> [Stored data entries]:
+===+

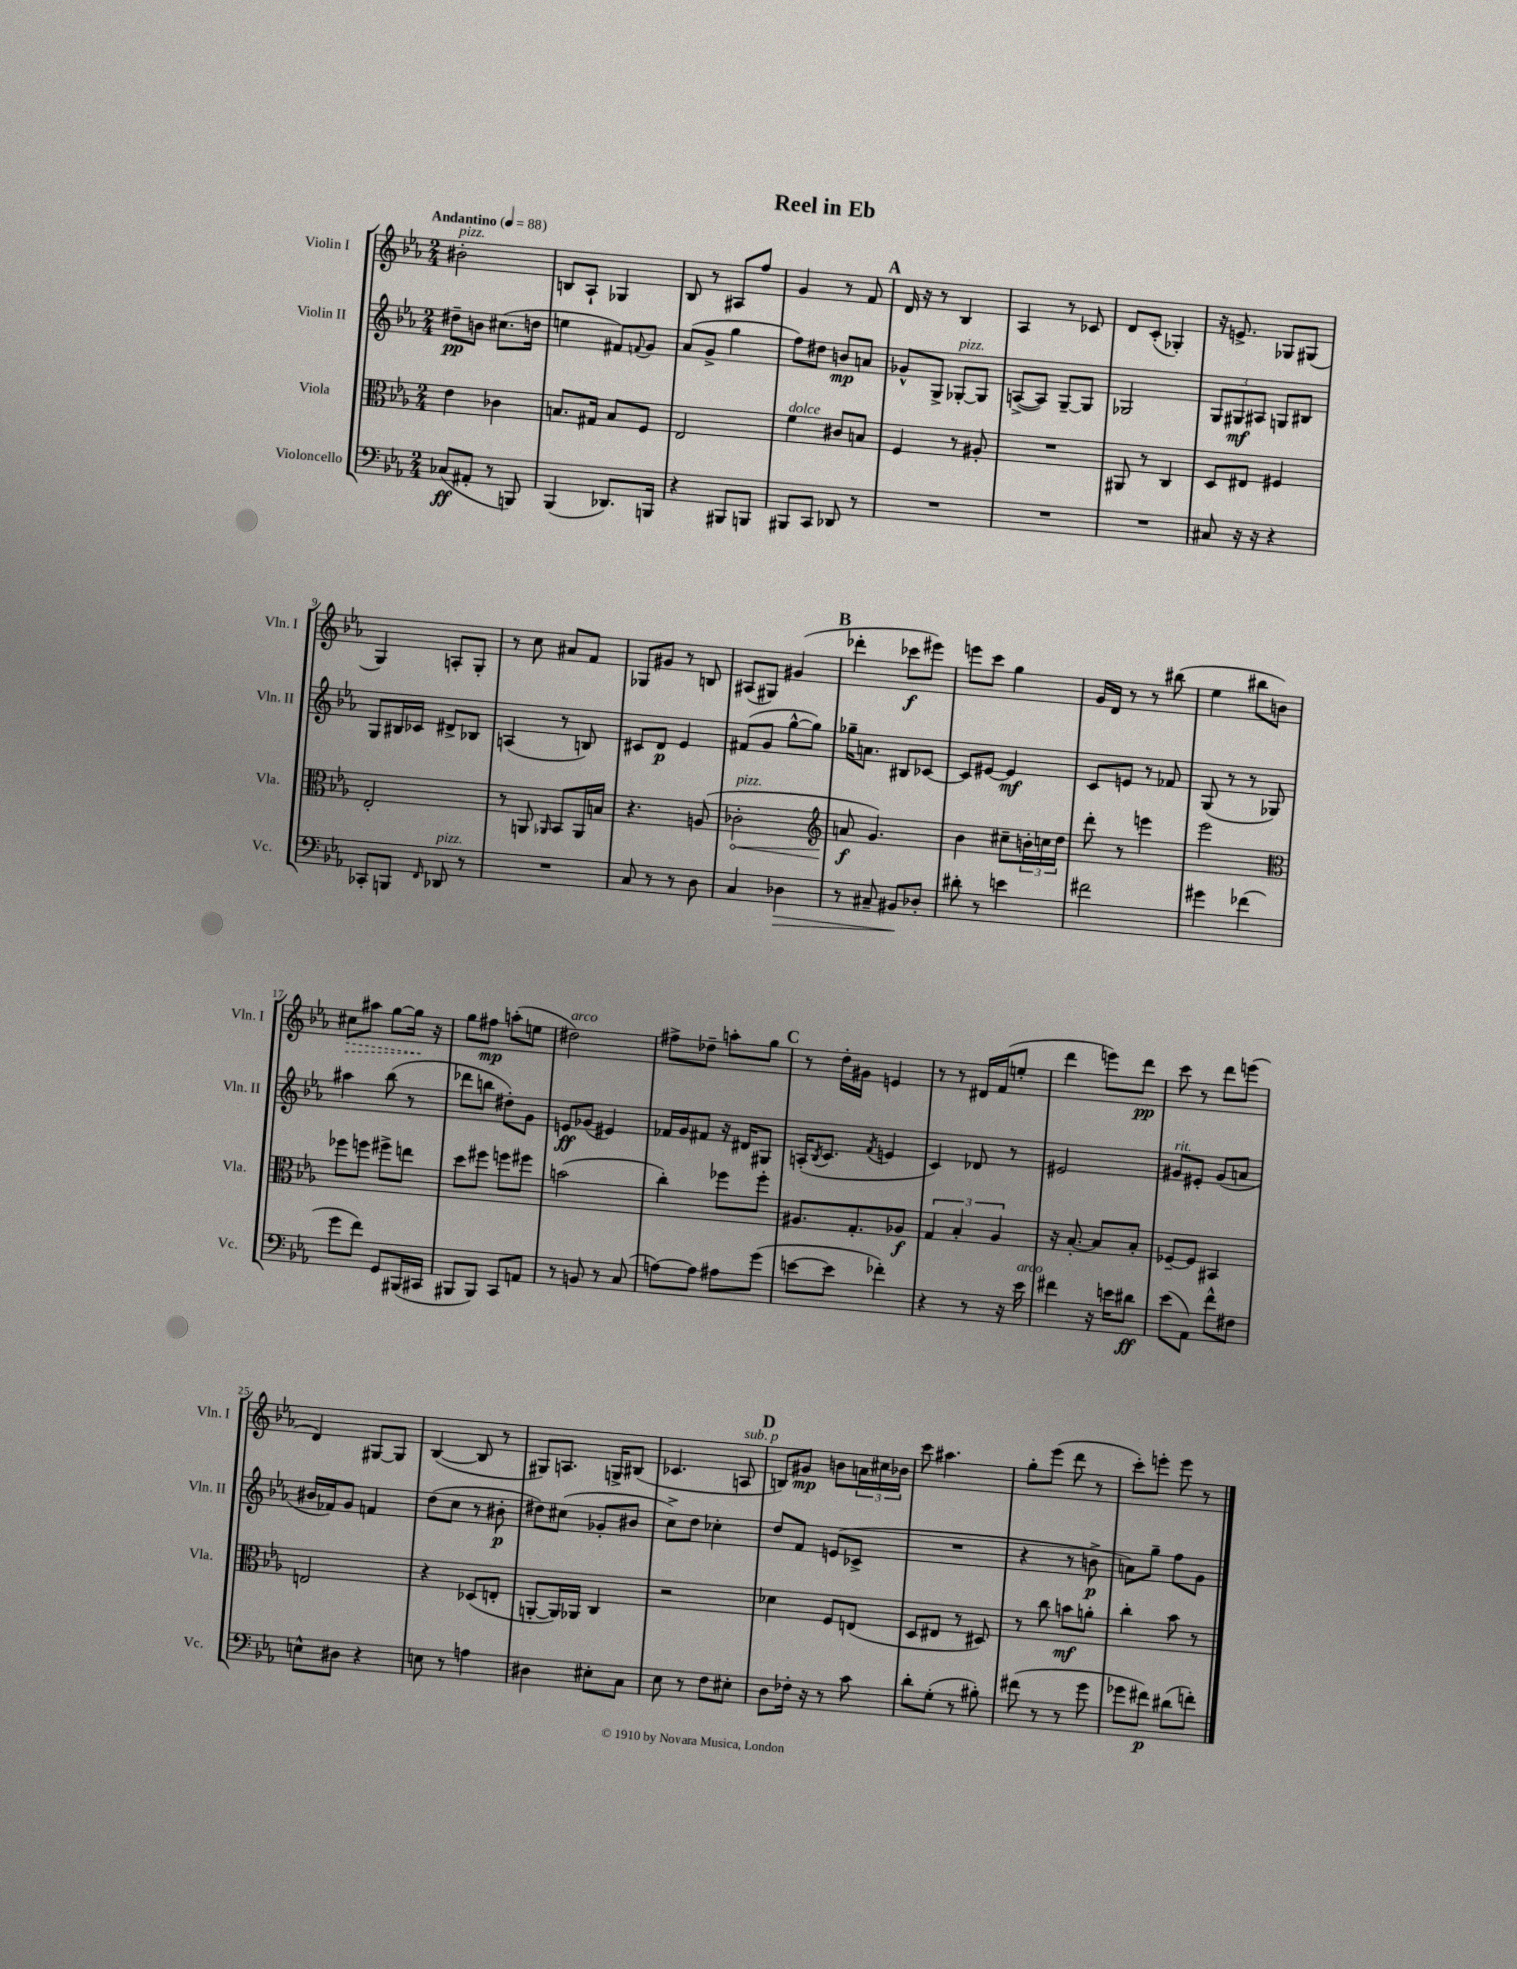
\header { title = "Reel in Eb" }
<<
\new StaffGroup <<
\new Staff = "s0" \with { instrumentName = "Violin I" shortInstrumentName = "Vln. I" } {
    \clef treble \key ees \major \numericTimeSignature \time 2/4 \tempo "Andantino" 4 = 88
    bis'2-.^\markup { \italic "pizz." } |
    b8 aes8-! ges4 |
    bes8 r8 ais8 f''8 |
    g'4 r8 f'8 |
    \mark \markup { \bold "A" } d'16 r16 r8 bes4 |
    aes4 r8 ces'8 |
    d'8 c'8-.( ges4-.) |
    r16 e'8.-> ges8 gis8( |
    g4) a8-. g8-. |
    r8 c''8 ais'8 f'8 |
    ges8 gis'8 r8 b8 |
    ais8( gis8) gis'4( |
    \mark \markup { \bold "B" } des'''4-. ces'''8\f eis'''8) |
    e'''8 c'''8 g''4 |
    g'16 d'16 r8 r8 bis''8( |
    ees''4 bis''8 b'8) |
    \once \override Hairpin.style = #'dashed-line cis''8\> ais''8 g''8~ g''16\! r16 |
    g''8 fis''8\mp a''8-.( e''8 |
    dis''2^\markup { \italic "arco" }) |
    fis''8-> des''8-- a''8-. g''8 |
    \mark \markup { \bold "C" } r8 d''16-. gis'16 e'4 |
    r8 r8 dis'16 f'16( e''8-. |
    d'''4 e'''8) d'''8\pp |
    c'''8 r8 d'''8 e'''8( |
    d'4) gis8~ gis8 |
    bes4~( bes8 r8 |
    gis8) a8. g16-> bis8( |
    ces'4. a8^\markup { \italic "sub. p" } |
    \mark \markup { \bold "D" } b8) gis'8\mp b'8 \tuplet 3/2 { a'16 cis''16 bes'16 } |
    c'''8 ais''4. |
    g''8-. ees'''8( d'''8 r8 |
    c'''8-.) e'''8-. e'''8 r8 \bar "|." |
}
\new Staff = "s1" \with { instrumentName = "Violin II" shortInstrumentName = "Vln. II" } {
    \clef treble \key ees \major \numericTimeSignature \time 2/4
    dis''8--\pp b'8 cis''8.( d''16 |
    e''4 fis'8) \appoggiatura { f'8 } g'8 |
    aes'8( g'8-> g''4 |
    f''8) dis''8 b'8\mp a'8 |
    \mark \markup { \bold "A" } ges'8-^ g8-> ges8~-.^\markup { \italic "pizz." } ges8 |
    a8~->( a8) g8~-- g8 |
    ges2 |
    \tuplet 3/2 { g8 gis8\mf ais8 } g8 bis8 |
    g8 bis16 ces'16 dis'8-> bes8 |
    a4( r8 b8) |
    cis'8 d'8\p ees'4 |
    fis'8( g'8 g''8~-^ g''8) |
    \mark \markup { \bold "B" } ges''16-- a'8. bis8 ces'8~ |
    ces'8 eis'8~ eis'4\mf |
    c'8 e'8 r8 fes'8 |
    g8( r8 r8 ges8) |
    ais''4 bes''8( r8 |
    des'''8 b''8 dis''8-.) g'8 |
    e'8\ff ges'8( eis'4) |
    fes'16 g'16 fis'8 r16 dis'16 gis8 |
    \mark \markup { \bold "C" } a16-.( \acciaccatura { bes8 } c'8. \acciaccatura { f'8 } e'4 |
    c'4) des'8 r8 |
    eis'2 |
    gis'8^\markup { \italic "rit." } eis'8-. gis'8( a'8 |
    bis'16 fes'16) g'8 f'4 |
    d''8( c''8 r8 bis'8-.\p |
    dis''8) cis''8( ges'8-. bis'8 |
    c''8->) d''8 ces''4-. |
    \mark \markup { \bold "D" } d''8 f'8 e'8( ces'8-> |
    R2 |
    r4 r8 b'8->\p |
    a'8) g''8-- f''8 g'8 \bar "|." |
}
\new Staff = "s2" \with { instrumentName = "Viola" shortInstrumentName = "Vla." } {
    \clef alto \key ees \major \numericTimeSignature \time 2/4
    ees'4 ces'4 |
    b8. gis16 b8 f8 |
    ees2 |
    f'4^\markup { \italic "dolce" } cis'8 b8 |
    \mark \markup { \bold "A" } f4 r8 ais8-. |
    R2 |
    ais,8 r8 c4 |
    d8 eis8 fis4 |
    ees2-. |
    r8 a,8 \grace { aes,16 } bes,8 aes,16 b16 |
    r4. a8( |
    \once \override Hairpin.circled-tip = ##t ces'2-.\<^\markup { \italic "pizz." } |
    \mark \markup { \bold "B" } \clef treble a'8\f\! g'4.) |
    bes'4 cis''8-- \tuplet 3/2 { b'16-. c''16 d''16 } |
    d'''8-. r8 e'''4 |
    ees'''2 |
    \clef alto fes''8 f''8 fis''8-> e''8 |
    d''8 fis''8 f''8 fis''8 |
    b'2( |
    c''4-.) fes''8 fes''8-. |
    \mark \markup { \bold "C" } ais8. g8.-. aes8\f |
    \tuplet 3/2 { g4 bes4-. aes4 } |
    r16 bes8.~-. bes8 bes8-. |
    fes8~-- fes8 bis,4 |
    e2 |
    r4 des8( e8-. |
    a,8~-. a,16) aes,16 c4 |
    r2 |
    \mark \markup { \bold "D" } des'4 f8 e8( |
    d8 eis8 r8 dis8) |
    r8 c''8 b'8\mf a'8-. |
    c''4-. bes'8 r8 \bar "|." |
}
\new Staff = "s3" \with { instrumentName = "Violoncello" shortInstrumentName = "Vc." } {
    \clef bass \key ees \major \numericTimeSignature \time 2/4
    ces8\ff( ais,8-. r8 b,,8) |
    bes,,4( des,8.) b,,16 |
    r4 bis,,8 b,,8 |
    bis,,8 c,8 des,8 r8 |
    \mark \markup { \bold "A" } R2 |
    R2 |
    R2 |
    cis8 r16 r16 r4 |
    ces,8-. b,,8 \grace { f,16 } des,8^\markup { \italic "pizz." } r8 |
    R2 |
    c8 r8 r8 d8 |
    c4 des4\> |
    \mark \markup { \bold "B" } r8 cis8-- bis,8\! des8-. |
    dis'8-. r8 e'4 |
    fis'2 |
    gis'4 fes'4( |
    g'8 f'8) g,8 bis,,16( cis,16 |
    bis,,8 bis,,8) c,8 a,8 |
    r8 b,8 r8 c8( |
    a8~) a8 ais8 g'8( |
    \mark \markup { \bold "C" } e'8~ e'8 fes'4-.) |
    r4 r8 r16 ees'16^\markup { \italic "arco" } |
    fis'4 r16 e'16 dis'8\ff |
    ees'8( aes,8) f'8-^ fis8 |
    e8-^ dis8 r4 |
    e8 r8 a4 |
    dis4 eis8-. c8 |
    ees8 r8 f8 eis8-. |
    \mark \markup { \bold "D" } d8 fes16-. r16 r8 c'8 |
    d'8-. g8-.( r8 bis8-.) |
    fis'8( r8 r8 g'8 |
    ges'8 fis'8\p) dis'8( f'8-.) \bar "|." |
}
>>
>>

+===+

> [DIRECTIONS]: Copy the data line for line, starting at its beginning and stopping after the line that contains "ges8 gis'8 r8 b8 |". Leave the pictures out.

> [FULL RESPONSE]:
\header { title = "Reel in Eb" }
<<
\new StaffGroup <<
\new Staff = "s0" \with { instrumentName = "Violin I" shortInstrumentName = "Vln. I" } {
    \clef treble \key ees \major \numericTimeSignature \time 2/4 \tempo "Andantino" 4 = 88
    bis'2-.^\markup { \italic "pizz." } |
    b8 aes8-! ges4 |
    bes8 r8 ais8 f''8 |
    g'4 r8 f'8 |
    \mark \markup { \bold "A" } d'16 r16 r8 bes4 |
    aes4 r8 ces'8 |
    d'8 c'8-.( ges4-.) |
    r16 e'8.-> ges8 gis8( |
    g4) a8-. g8-. |
    r8 c''8 ais'8 f'8 |
    ges8 gis'8 r8 b8 |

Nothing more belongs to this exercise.